◆ **Required action**: Looking at the records below, count how many lines contain the string "scaled". Give that number alone.

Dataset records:
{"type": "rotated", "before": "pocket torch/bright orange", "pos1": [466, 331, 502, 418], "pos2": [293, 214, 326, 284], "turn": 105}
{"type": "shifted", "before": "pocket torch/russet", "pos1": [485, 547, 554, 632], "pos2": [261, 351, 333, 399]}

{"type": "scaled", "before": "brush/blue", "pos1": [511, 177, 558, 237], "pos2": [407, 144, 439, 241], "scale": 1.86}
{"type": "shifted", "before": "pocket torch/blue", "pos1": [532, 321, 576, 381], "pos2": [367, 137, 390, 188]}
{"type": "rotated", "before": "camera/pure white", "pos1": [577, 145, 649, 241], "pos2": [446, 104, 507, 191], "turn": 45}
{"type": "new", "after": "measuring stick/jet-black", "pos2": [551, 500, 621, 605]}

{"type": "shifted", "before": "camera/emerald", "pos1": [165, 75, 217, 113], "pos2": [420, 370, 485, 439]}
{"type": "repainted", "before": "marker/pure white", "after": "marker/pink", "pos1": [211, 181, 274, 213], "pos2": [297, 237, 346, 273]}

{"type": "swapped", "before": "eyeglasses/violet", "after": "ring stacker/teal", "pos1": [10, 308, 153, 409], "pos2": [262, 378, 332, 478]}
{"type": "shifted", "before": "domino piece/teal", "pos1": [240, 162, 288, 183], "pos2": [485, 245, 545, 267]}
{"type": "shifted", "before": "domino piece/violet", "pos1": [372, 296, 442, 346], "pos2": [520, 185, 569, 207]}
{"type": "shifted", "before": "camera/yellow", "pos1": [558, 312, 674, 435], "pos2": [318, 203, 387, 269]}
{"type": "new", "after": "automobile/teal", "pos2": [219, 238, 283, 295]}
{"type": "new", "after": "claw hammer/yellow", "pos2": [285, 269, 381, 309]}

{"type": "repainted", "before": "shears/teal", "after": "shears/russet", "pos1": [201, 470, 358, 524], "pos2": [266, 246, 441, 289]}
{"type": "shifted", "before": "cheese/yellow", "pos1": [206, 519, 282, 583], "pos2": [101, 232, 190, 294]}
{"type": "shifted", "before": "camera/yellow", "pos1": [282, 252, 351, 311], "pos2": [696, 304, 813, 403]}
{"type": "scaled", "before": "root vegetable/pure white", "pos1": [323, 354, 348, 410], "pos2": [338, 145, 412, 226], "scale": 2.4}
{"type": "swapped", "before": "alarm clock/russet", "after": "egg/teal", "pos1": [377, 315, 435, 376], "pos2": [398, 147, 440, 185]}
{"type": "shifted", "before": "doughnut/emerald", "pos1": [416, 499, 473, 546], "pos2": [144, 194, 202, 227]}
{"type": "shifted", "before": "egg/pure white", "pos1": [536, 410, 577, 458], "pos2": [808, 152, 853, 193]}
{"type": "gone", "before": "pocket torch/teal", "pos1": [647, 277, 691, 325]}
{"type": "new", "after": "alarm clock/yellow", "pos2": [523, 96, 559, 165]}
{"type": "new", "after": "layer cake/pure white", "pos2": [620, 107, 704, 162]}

◆ **Worked solution**: 2